SHORT EXERCISE => Repeat every line of the listing below word for word, but leave out the pictures.

-----

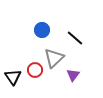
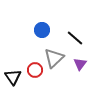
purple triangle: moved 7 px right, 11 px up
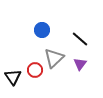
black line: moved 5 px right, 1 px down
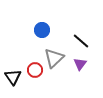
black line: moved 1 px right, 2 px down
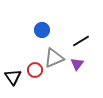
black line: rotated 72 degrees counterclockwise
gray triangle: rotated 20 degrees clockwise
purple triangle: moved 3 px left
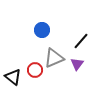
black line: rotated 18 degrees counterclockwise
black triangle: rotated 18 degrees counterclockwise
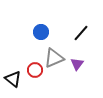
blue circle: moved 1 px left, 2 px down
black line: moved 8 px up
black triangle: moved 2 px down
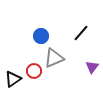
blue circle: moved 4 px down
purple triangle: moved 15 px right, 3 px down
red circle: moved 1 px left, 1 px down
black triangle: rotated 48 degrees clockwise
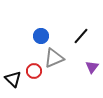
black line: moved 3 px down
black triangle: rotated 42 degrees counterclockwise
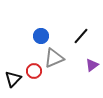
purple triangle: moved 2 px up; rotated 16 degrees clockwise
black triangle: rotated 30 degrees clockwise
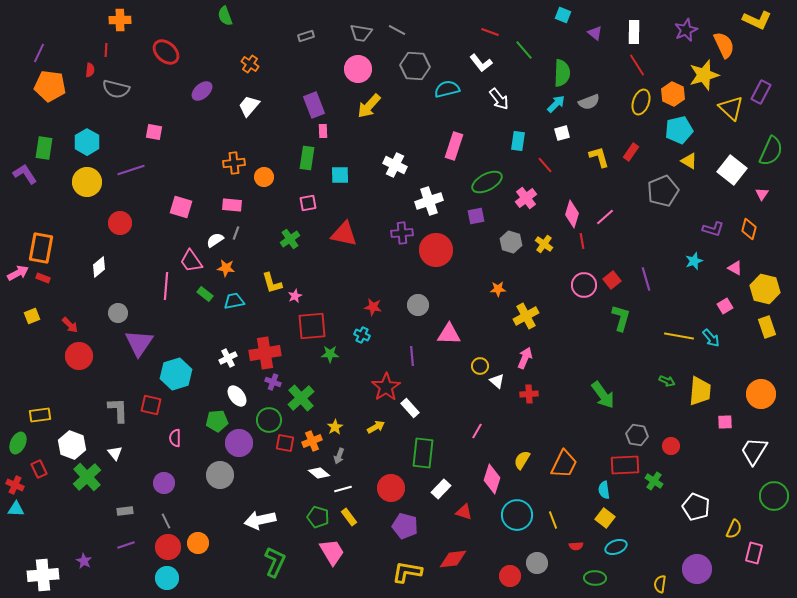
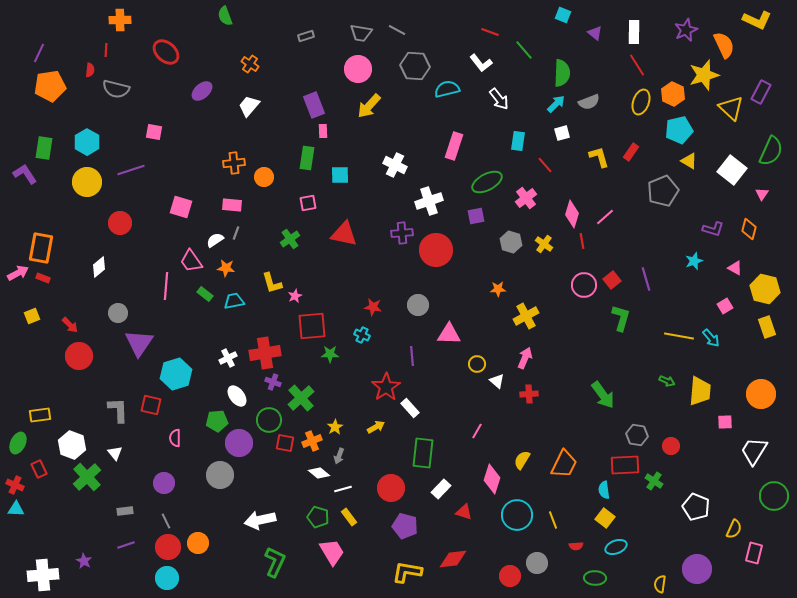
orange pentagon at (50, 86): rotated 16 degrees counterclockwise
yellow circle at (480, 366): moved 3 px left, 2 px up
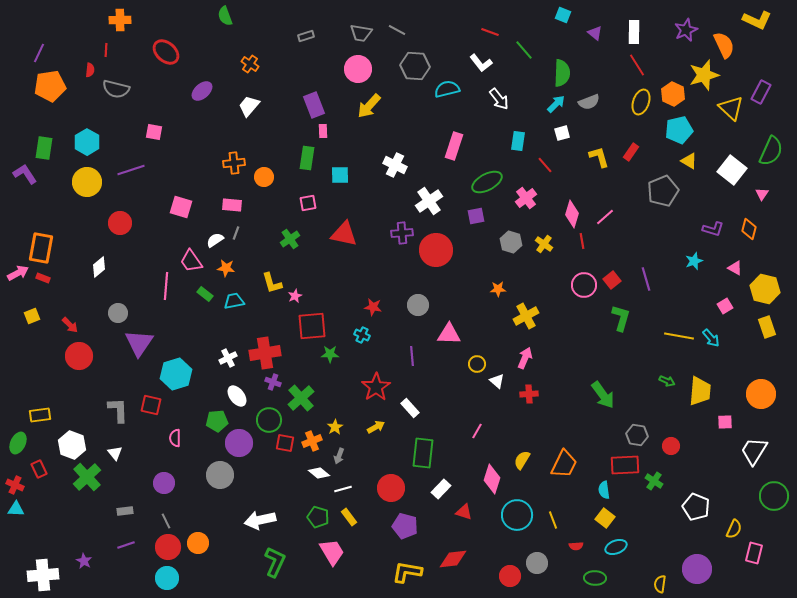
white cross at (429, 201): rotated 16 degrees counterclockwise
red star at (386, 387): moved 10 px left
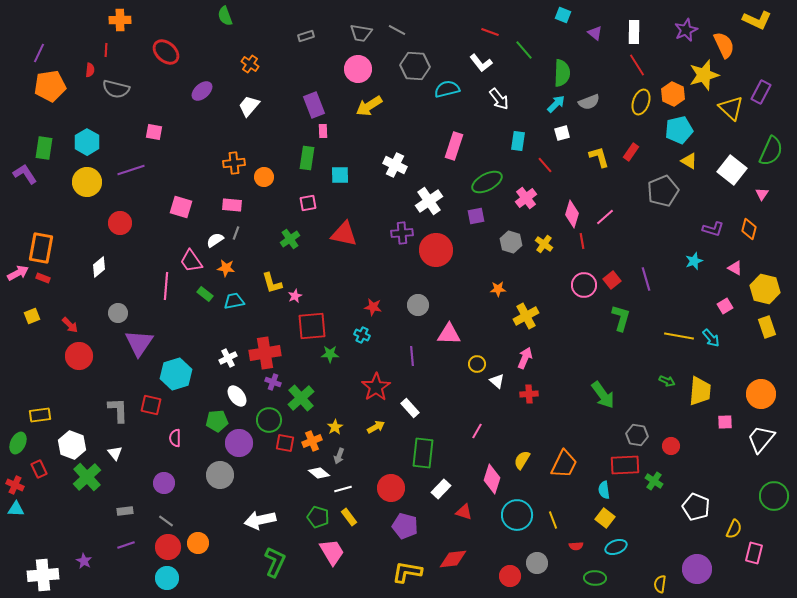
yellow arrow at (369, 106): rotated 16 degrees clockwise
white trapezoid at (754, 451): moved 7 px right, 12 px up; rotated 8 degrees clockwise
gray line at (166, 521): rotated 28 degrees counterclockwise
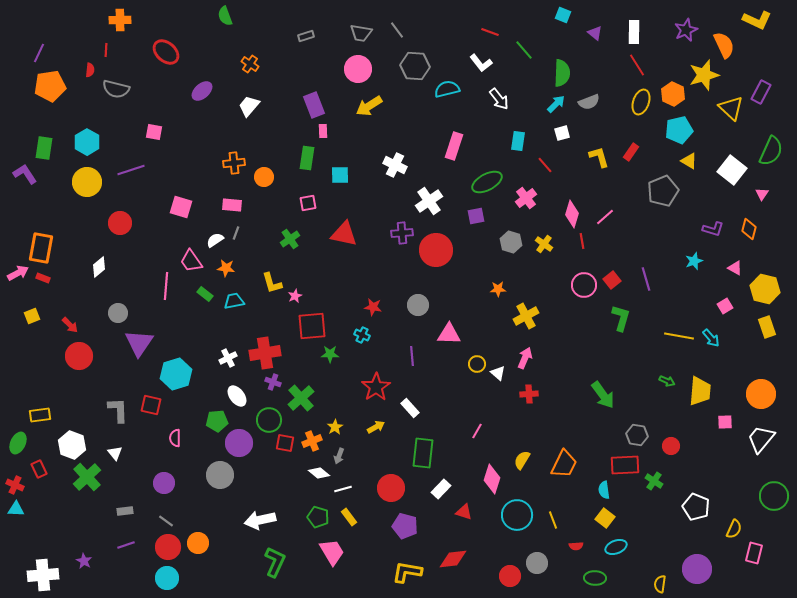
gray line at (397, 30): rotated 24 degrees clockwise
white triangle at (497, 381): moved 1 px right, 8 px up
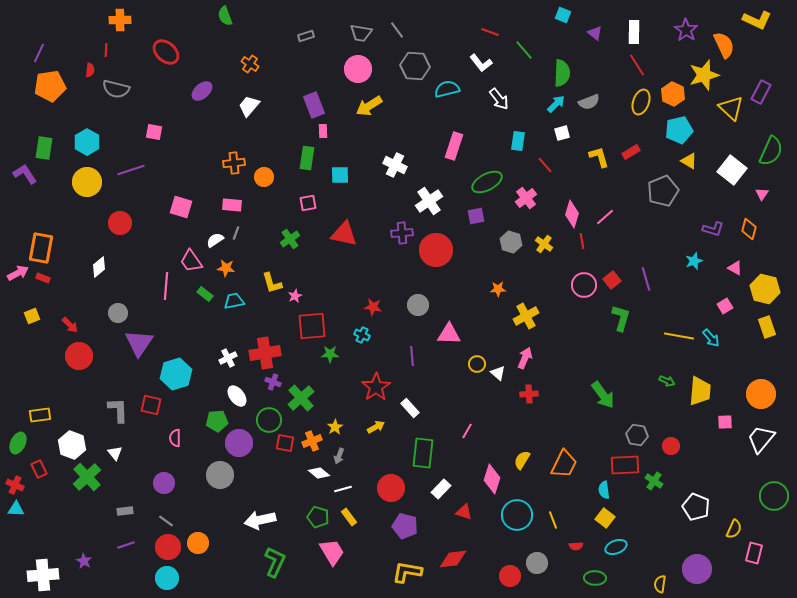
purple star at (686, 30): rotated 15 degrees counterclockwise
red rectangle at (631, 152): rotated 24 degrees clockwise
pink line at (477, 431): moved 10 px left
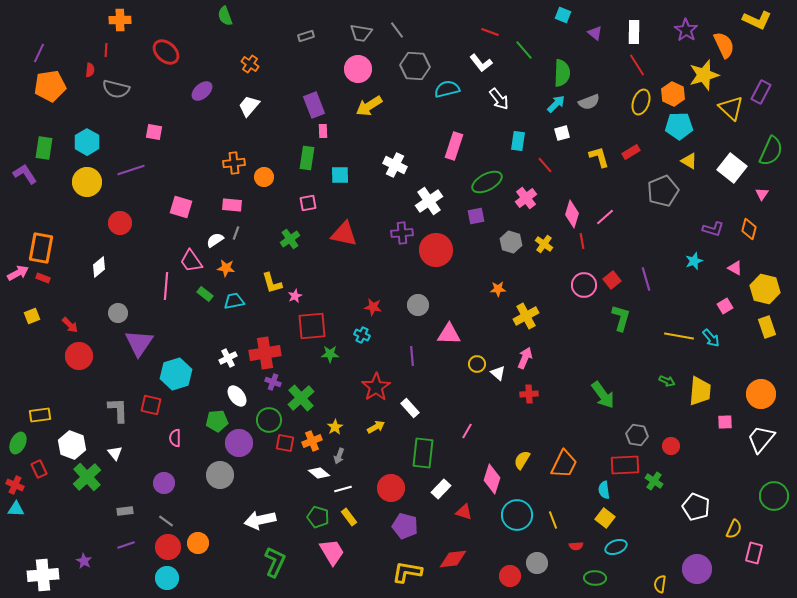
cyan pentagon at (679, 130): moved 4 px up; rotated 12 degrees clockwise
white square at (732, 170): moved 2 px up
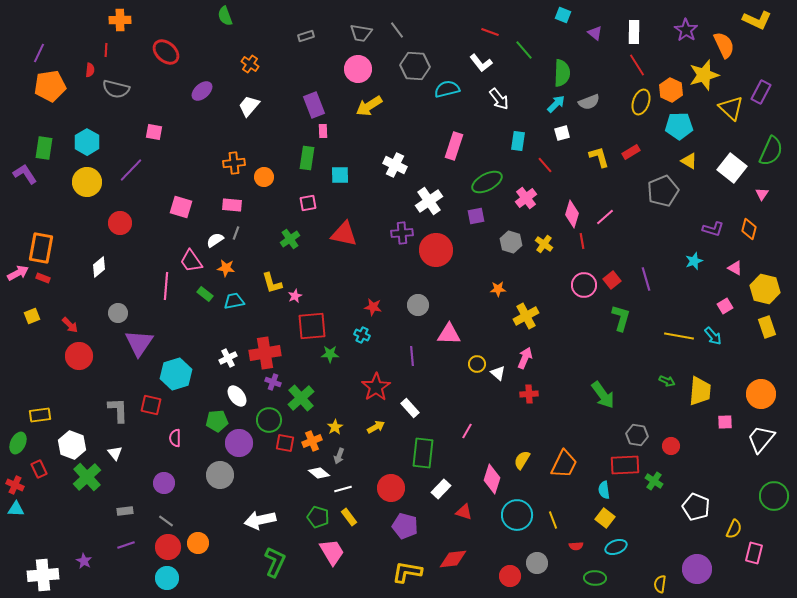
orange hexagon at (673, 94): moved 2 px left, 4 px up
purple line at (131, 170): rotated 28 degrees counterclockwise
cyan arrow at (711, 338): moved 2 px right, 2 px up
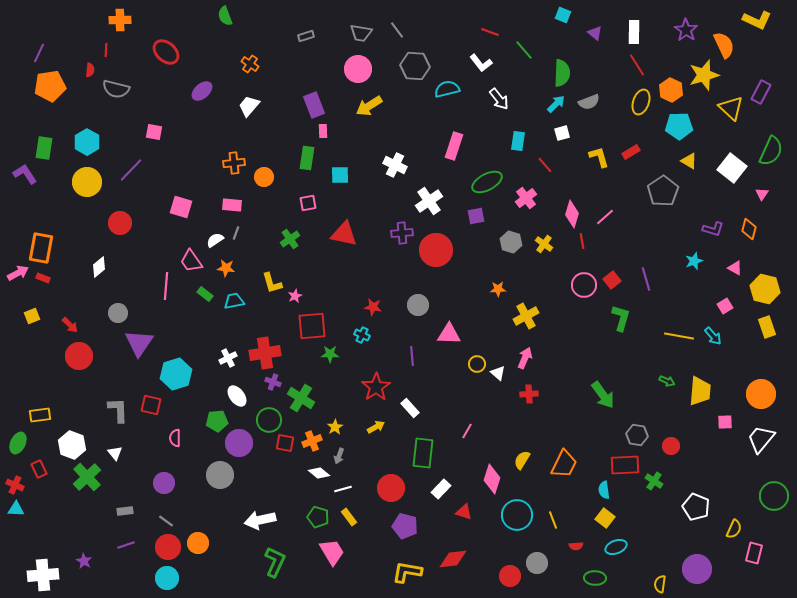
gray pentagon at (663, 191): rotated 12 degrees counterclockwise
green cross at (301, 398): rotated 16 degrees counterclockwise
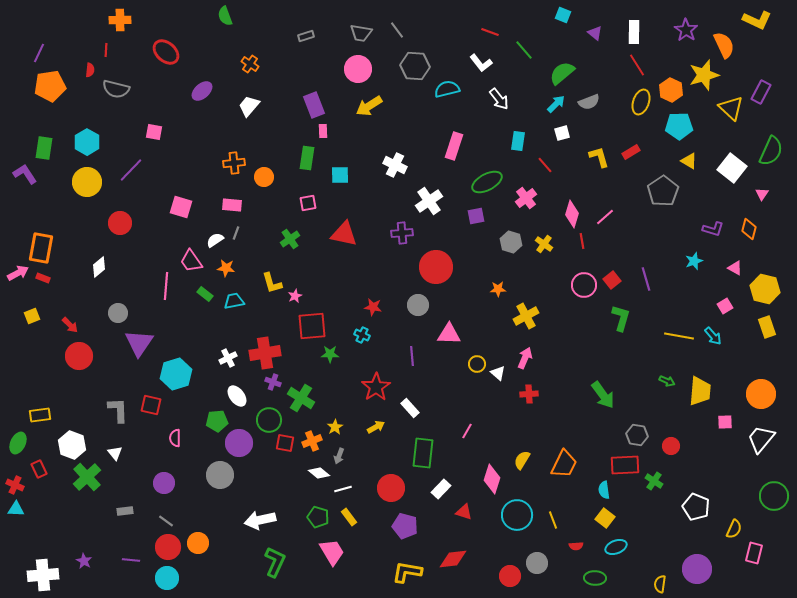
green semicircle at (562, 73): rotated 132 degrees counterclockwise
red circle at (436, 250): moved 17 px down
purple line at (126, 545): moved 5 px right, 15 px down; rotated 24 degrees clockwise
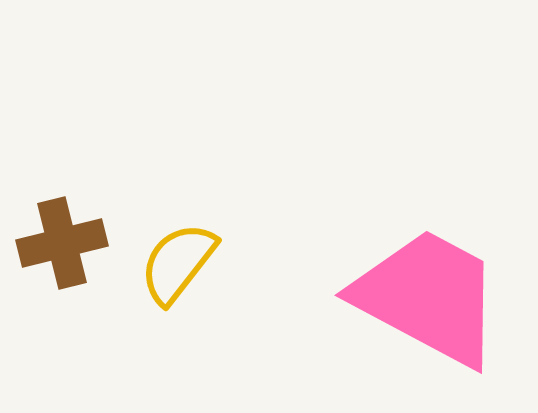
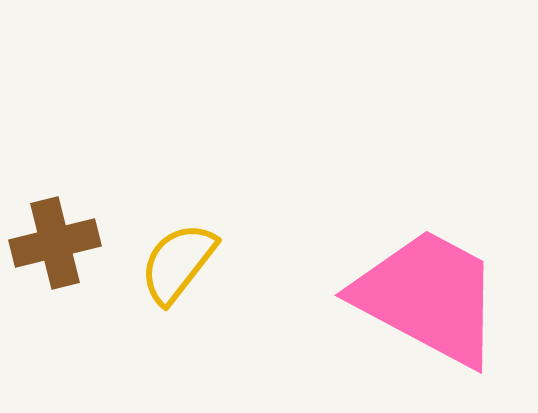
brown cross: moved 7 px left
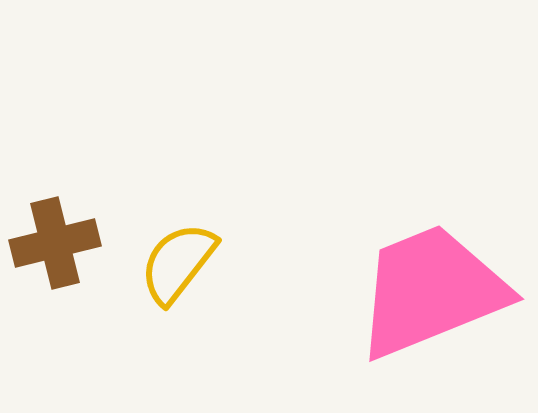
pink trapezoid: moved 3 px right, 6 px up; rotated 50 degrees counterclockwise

-----

REPLY TO THE EXERCISE =>
purple triangle: moved 7 px right, 11 px up
black line: moved 5 px right, 1 px down
black line: moved 1 px right, 2 px down
black line: rotated 72 degrees counterclockwise
gray triangle: rotated 20 degrees clockwise
purple triangle: moved 3 px left
black line: rotated 18 degrees counterclockwise
black triangle: rotated 18 degrees counterclockwise
blue circle: moved 1 px left, 2 px down
black line: moved 8 px up
black triangle: moved 2 px down
blue circle: moved 4 px down
purple triangle: moved 15 px right, 3 px down
red circle: moved 1 px left, 1 px down
black triangle: rotated 48 degrees clockwise
black line: moved 3 px down
black triangle: rotated 42 degrees counterclockwise
purple triangle: moved 2 px up; rotated 16 degrees clockwise
black triangle: rotated 30 degrees clockwise
orange pentagon at (50, 86): rotated 16 degrees counterclockwise
yellow circle at (480, 366): moved 3 px left, 2 px up
white cross at (429, 201): rotated 16 degrees counterclockwise
red star at (386, 387): moved 10 px left
yellow arrow at (369, 106): rotated 16 degrees clockwise
white trapezoid at (754, 451): moved 7 px right, 12 px up; rotated 8 degrees clockwise
gray line at (166, 521): rotated 28 degrees counterclockwise
gray line at (397, 30): rotated 24 degrees clockwise
white triangle at (497, 381): moved 1 px right, 8 px up
purple star at (686, 30): rotated 15 degrees counterclockwise
red rectangle at (631, 152): rotated 24 degrees clockwise
pink line at (477, 431): moved 10 px left
cyan pentagon at (679, 130): moved 4 px up; rotated 12 degrees clockwise
white square at (732, 170): moved 2 px up
orange hexagon at (673, 94): moved 2 px left, 4 px up
purple line at (131, 170): rotated 28 degrees counterclockwise
cyan arrow at (711, 338): moved 2 px right, 2 px up
gray pentagon at (663, 191): rotated 12 degrees counterclockwise
green cross at (301, 398): rotated 16 degrees counterclockwise
green semicircle at (562, 73): rotated 132 degrees counterclockwise
red circle at (436, 250): moved 17 px down
purple line at (126, 545): moved 5 px right, 15 px down; rotated 24 degrees clockwise
brown cross: moved 7 px left
pink trapezoid: moved 3 px right, 6 px up; rotated 50 degrees counterclockwise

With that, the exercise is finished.